_ASSIGNED TASK_
Word for word, repeat the records, leaving every picture behind.

*** DATA SUPPLIED ***

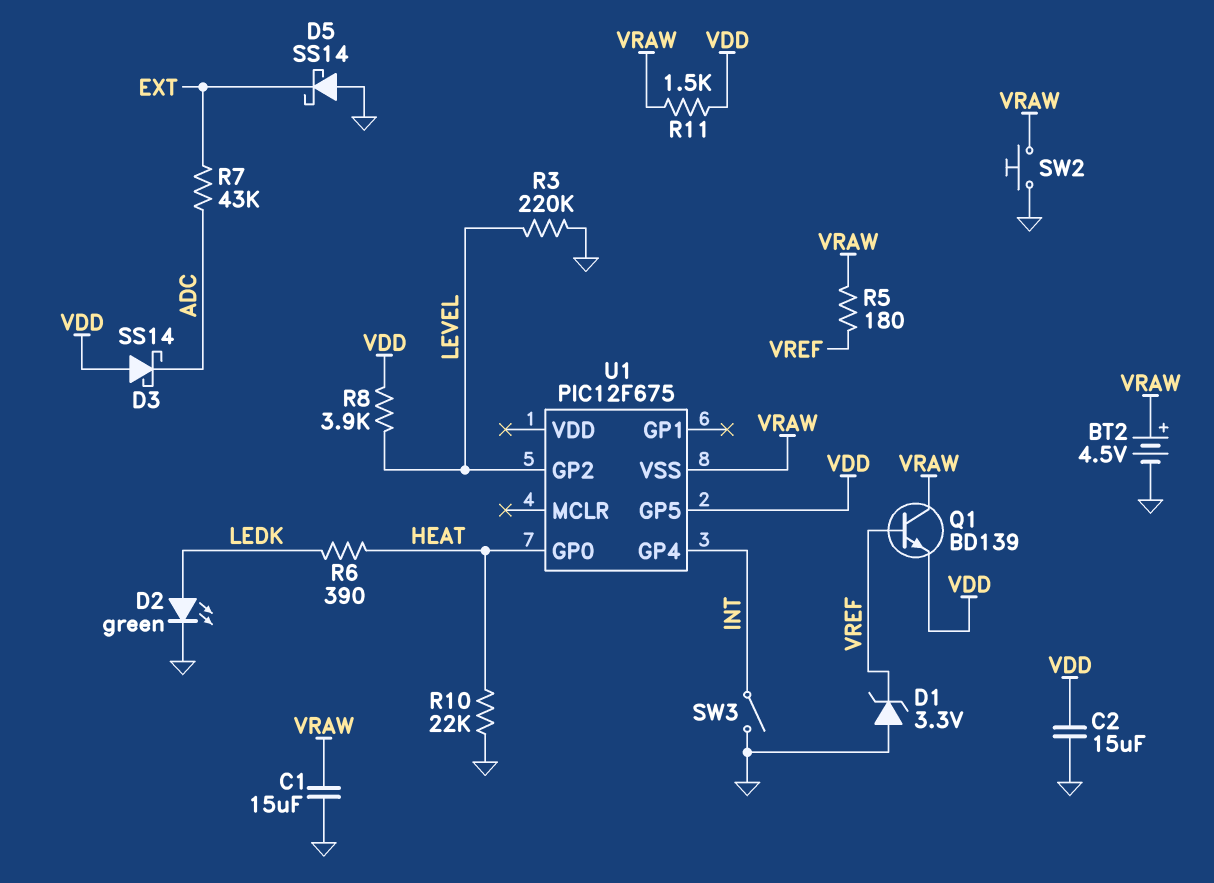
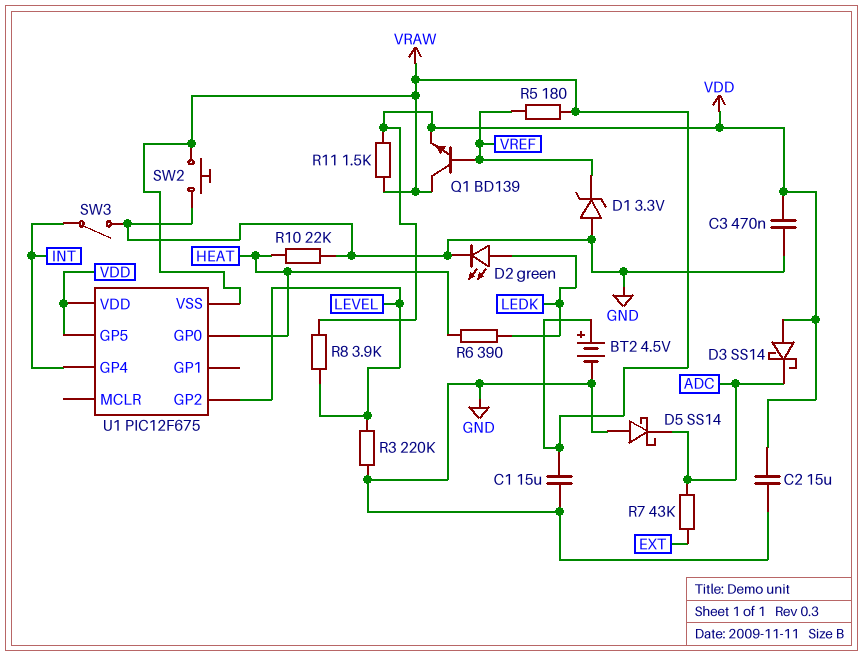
C3: none -> 470nF (GND, VDD)
D5: schottky SS14 (A GND, K EXT) -> schottky SS14 (A GND, K ADC)
U1 pin VDD: none -> VDD

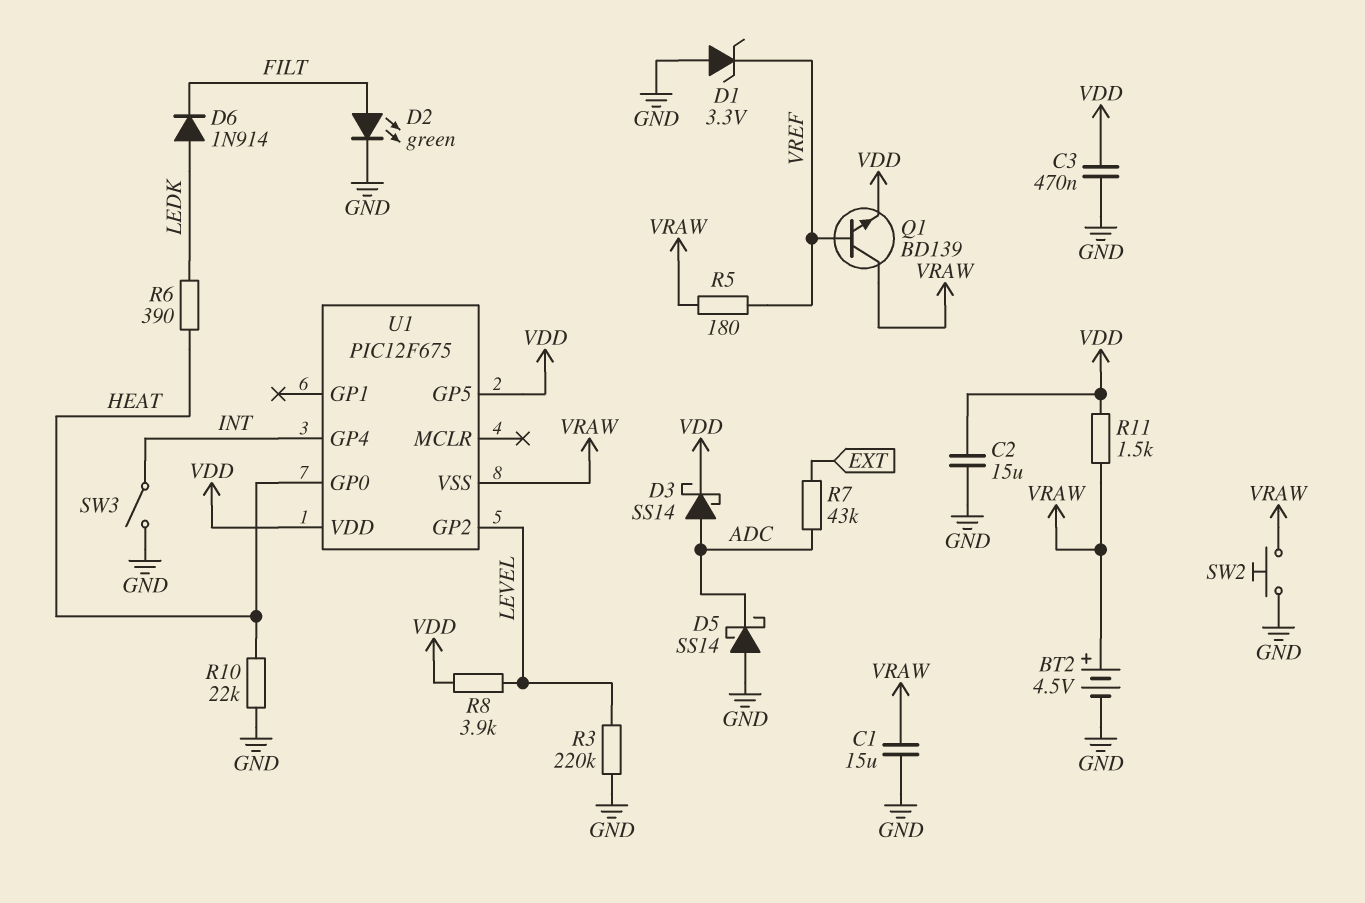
D2: LED green (A LEDK, K GND) -> LED green (A FILT, K GND)
D3: schottky SS14 (A VDD, K ADC) -> schottky SS14 (A ADC, K VDD)
D6: none -> diode 1N914 (A LEDK, K FILT)

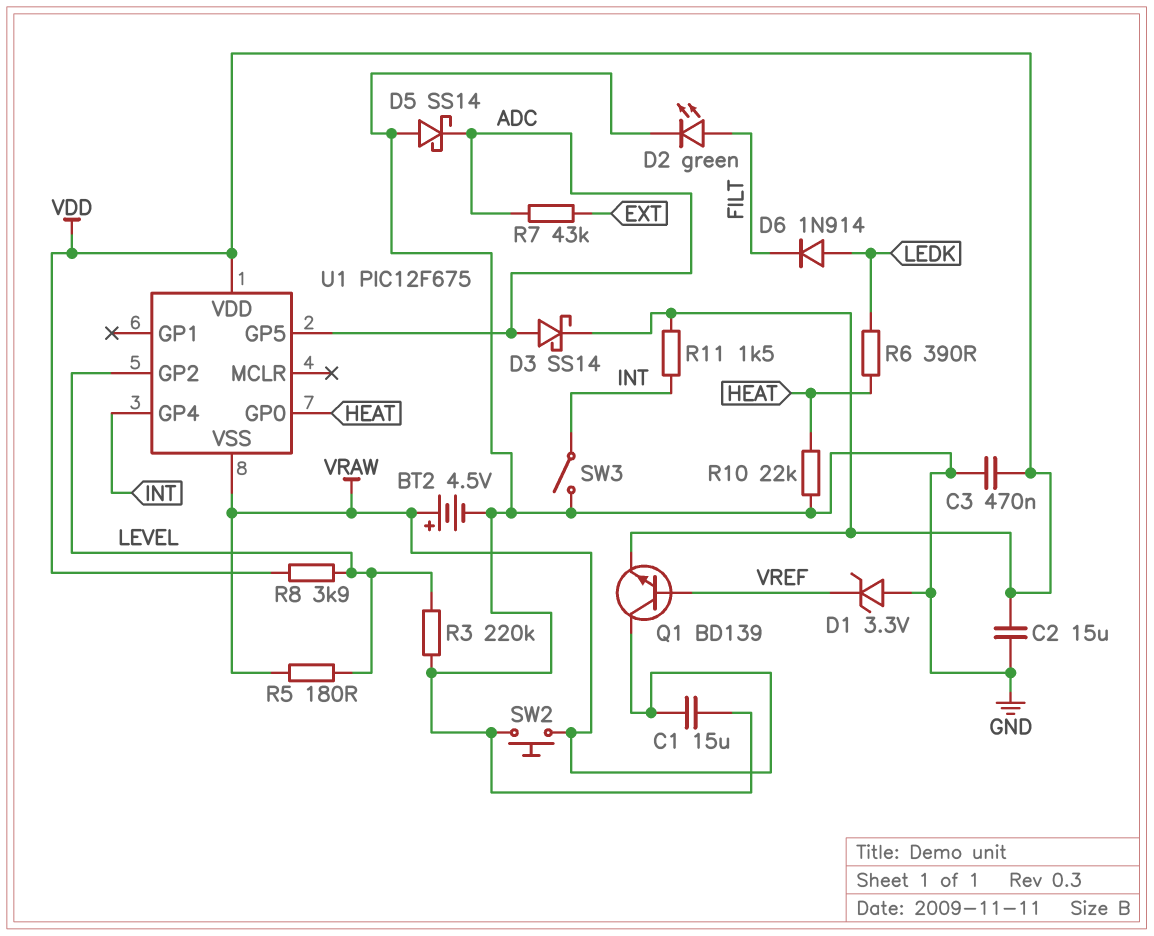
R5: 180 (VRAW, VREF) -> 180 (LEVEL, VRAW)
R11: 1.5k (VDD, VRAW) -> 1.5k (INT, VDD)
U1 pin GP5: VDD -> ADC

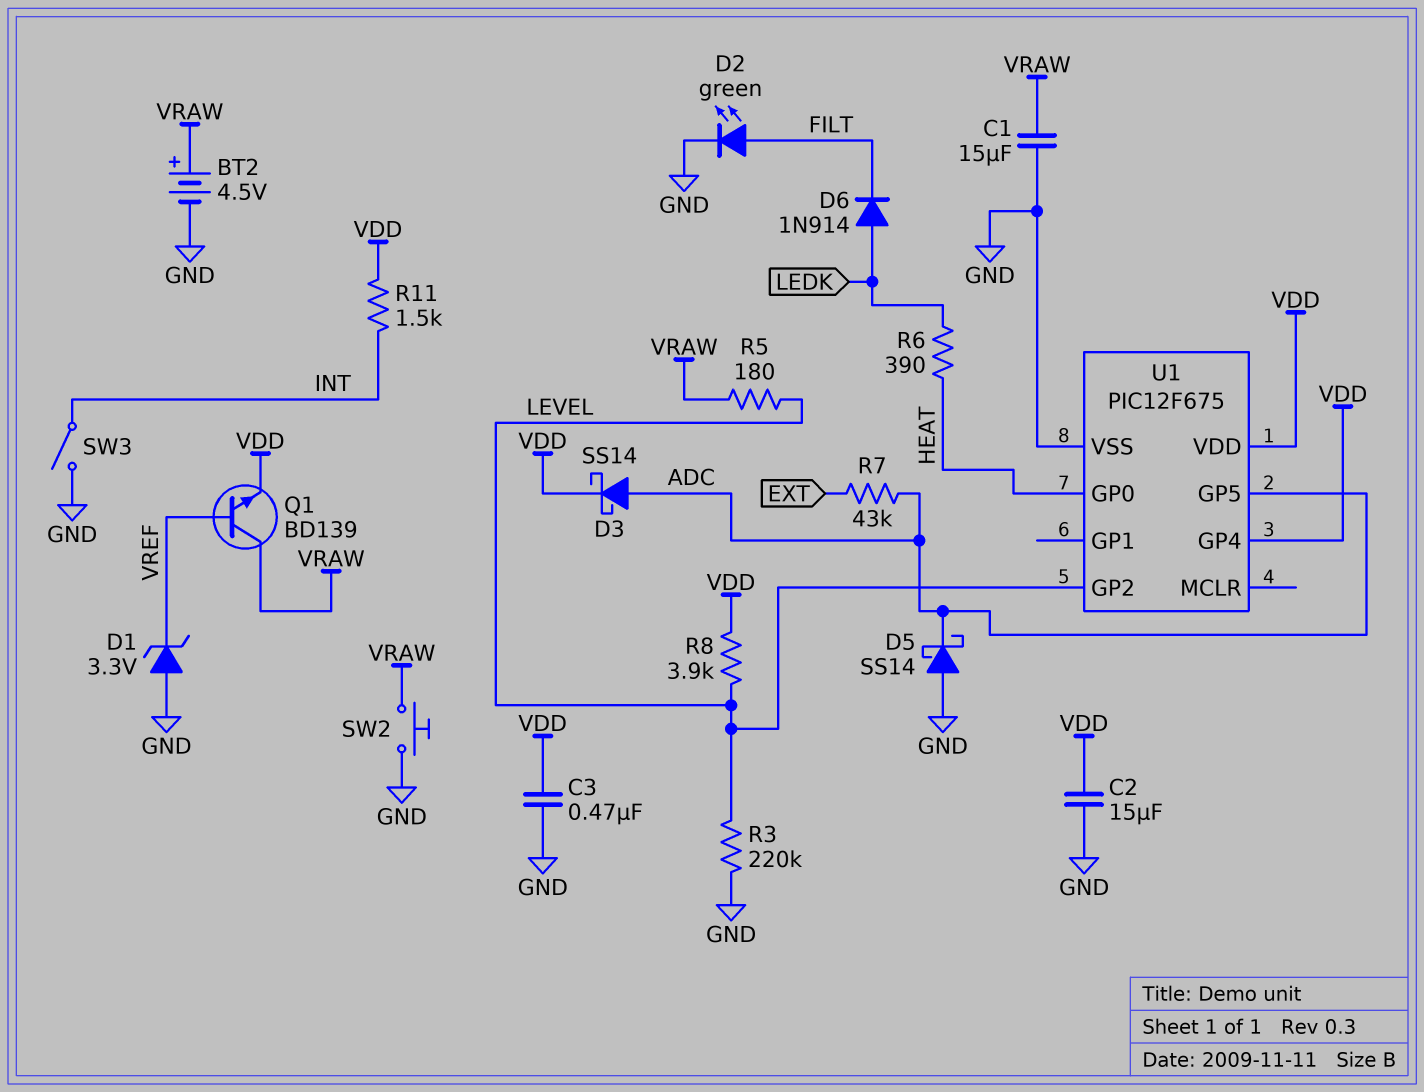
R10: 22k (GND, HEAT) -> none
U1 pin GP4: INT -> VDD
U1 pin VSS: VRAW -> GND

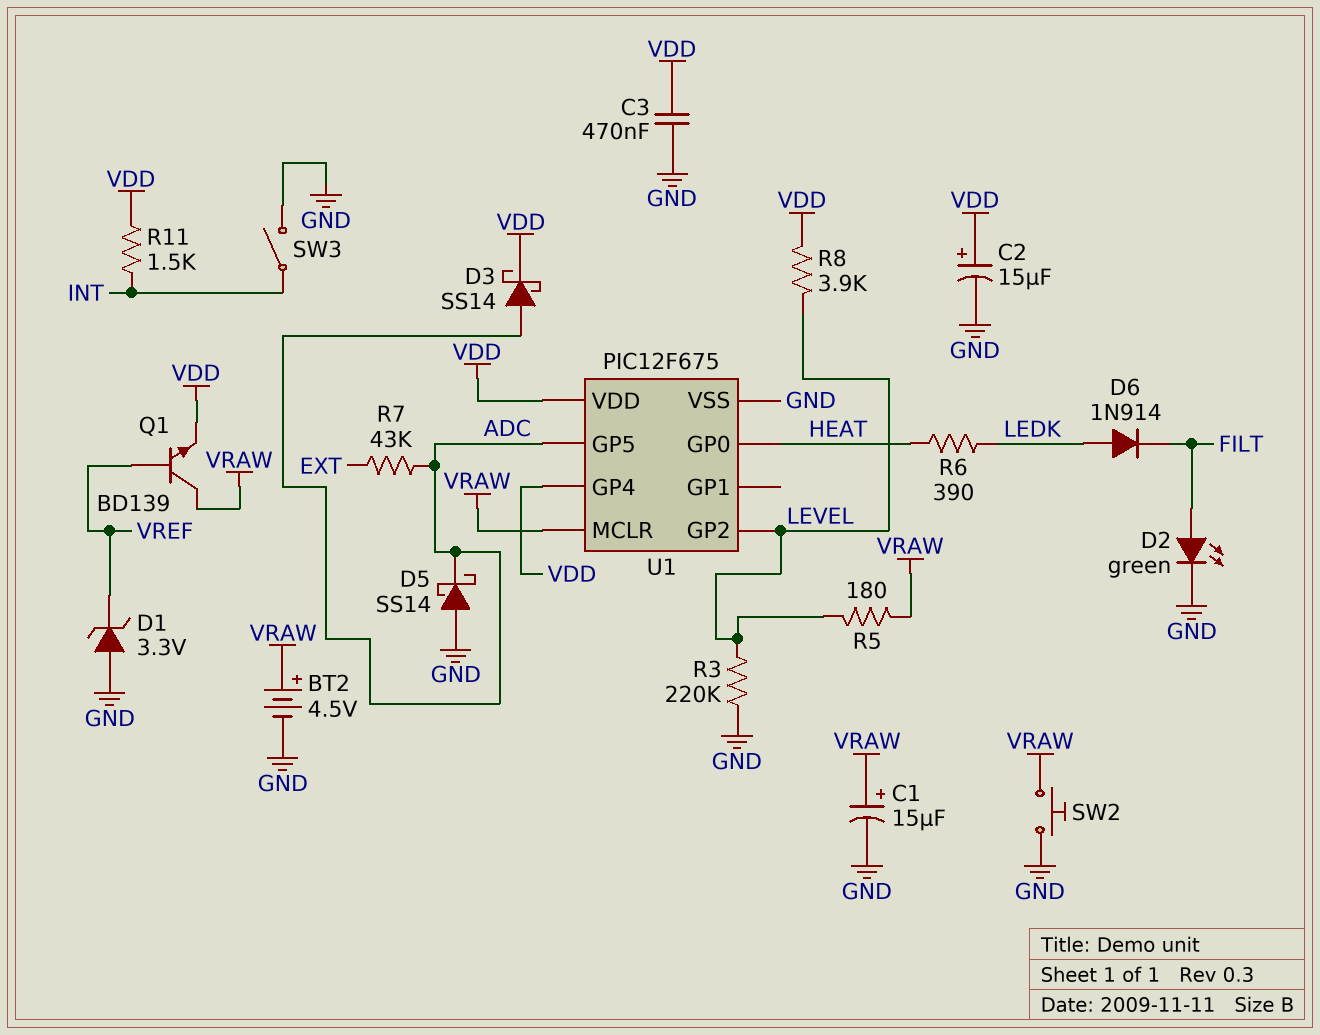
C1: 15uF (GND, VRAW) -> 15uF (plus VRAW, minus GND)
C2: 15uF (GND, VDD) -> 15uF (plus VDD, minus GND)
U1 pin MCLR: none -> VRAW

*** End of DATA SUPPLIED ***

_SOLUTION FOR THIS PROBLEM_
C3: none -> 470nF (GND, VDD)
D5: schottky SS14 (A GND, K EXT) -> schottky SS14 (A GND, K ADC)
U1 pin VDD: none -> VDD

D2: LED green (A LEDK, K GND) -> LED green (A FILT, K GND)
D3: schottky SS14 (A VDD, K ADC) -> schottky SS14 (A ADC, K VDD)
D6: none -> diode 1N914 (A LEDK, K FILT)

R5: 180 (VRAW, VREF) -> 180 (LEVEL, VRAW)
R11: 1.5k (VDD, VRAW) -> 1.5k (INT, VDD)
U1 pin GP5: VDD -> ADC

R10: 22k (GND, HEAT) -> none
U1 pin GP4: INT -> VDD
U1 pin VSS: VRAW -> GND

C1: 15uF (GND, VRAW) -> 15uF (plus VRAW, minus GND)
C2: 15uF (GND, VDD) -> 15uF (plus VDD, minus GND)
U1 pin MCLR: none -> VRAW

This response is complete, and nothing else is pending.